● **Exercise instructions**
Show, in full, each line of the data that contains "purple".

[Object transformation records]
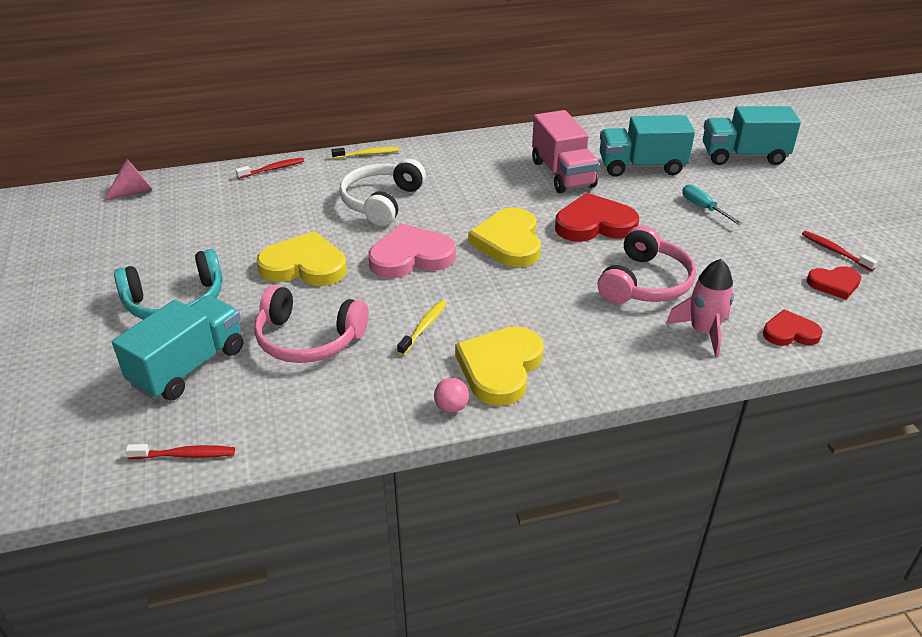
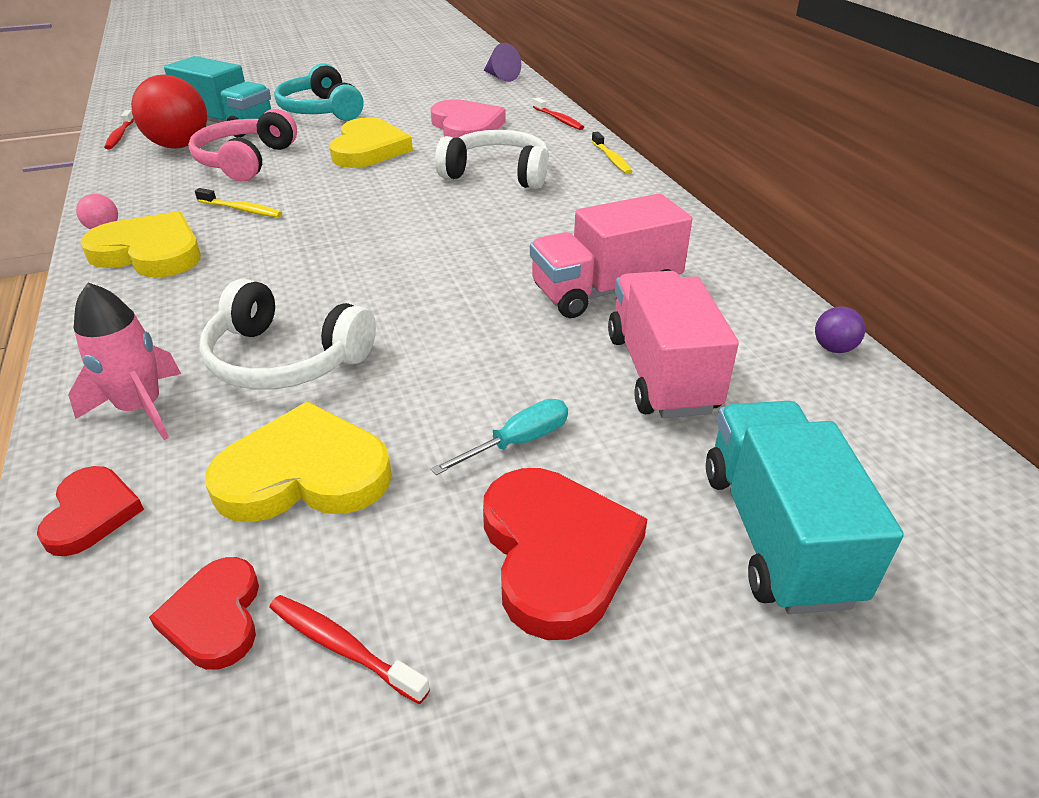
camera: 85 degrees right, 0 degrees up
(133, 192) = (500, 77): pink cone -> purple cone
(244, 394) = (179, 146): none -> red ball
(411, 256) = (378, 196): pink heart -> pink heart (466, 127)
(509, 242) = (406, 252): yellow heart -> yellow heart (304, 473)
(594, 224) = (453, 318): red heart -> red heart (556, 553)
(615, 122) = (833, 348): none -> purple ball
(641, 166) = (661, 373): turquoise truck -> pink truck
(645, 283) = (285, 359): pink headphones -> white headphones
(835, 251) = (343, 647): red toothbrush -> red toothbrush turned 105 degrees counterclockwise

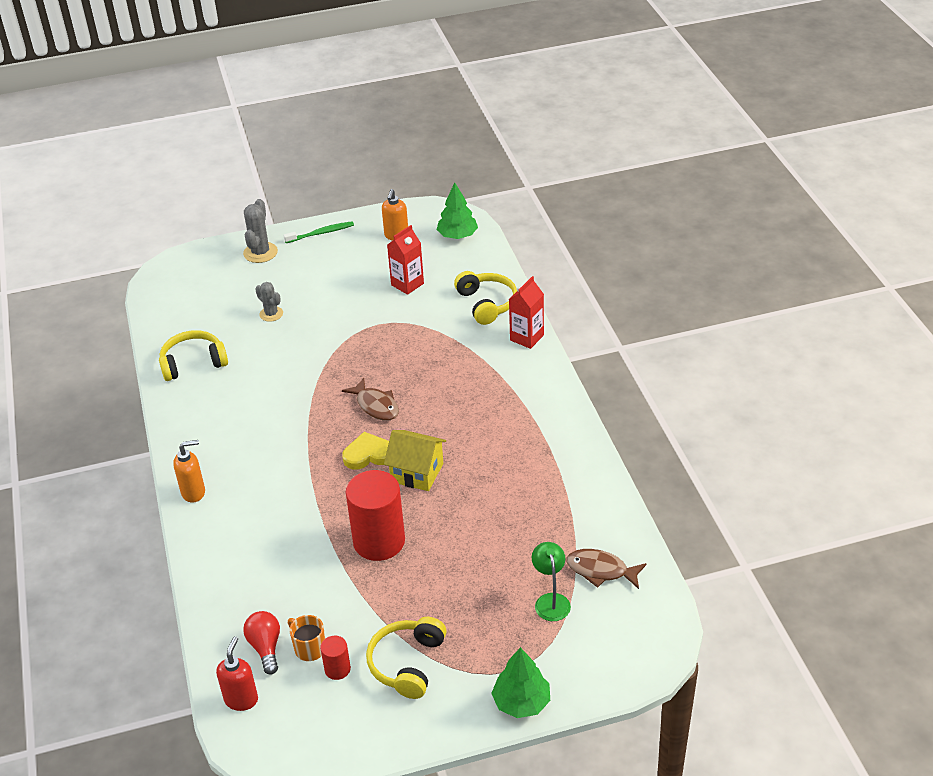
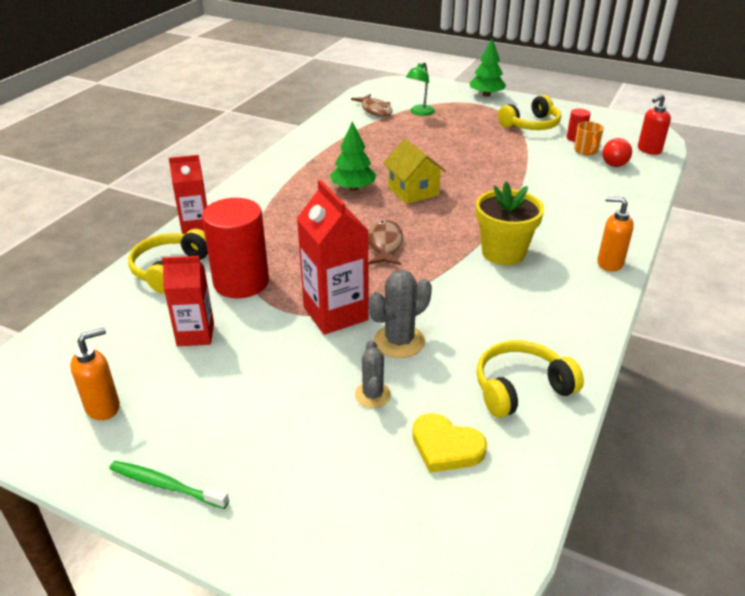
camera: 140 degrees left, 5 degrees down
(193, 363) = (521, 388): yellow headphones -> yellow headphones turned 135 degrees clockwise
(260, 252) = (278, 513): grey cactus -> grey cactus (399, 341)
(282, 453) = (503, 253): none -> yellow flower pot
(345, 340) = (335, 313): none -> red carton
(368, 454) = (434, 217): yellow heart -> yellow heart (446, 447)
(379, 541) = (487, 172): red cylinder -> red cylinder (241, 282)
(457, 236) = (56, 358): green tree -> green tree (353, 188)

● **Output of the task**
(133, 192) = (500, 77): pink cone -> purple cone
(615, 122) = (833, 348): none -> purple ball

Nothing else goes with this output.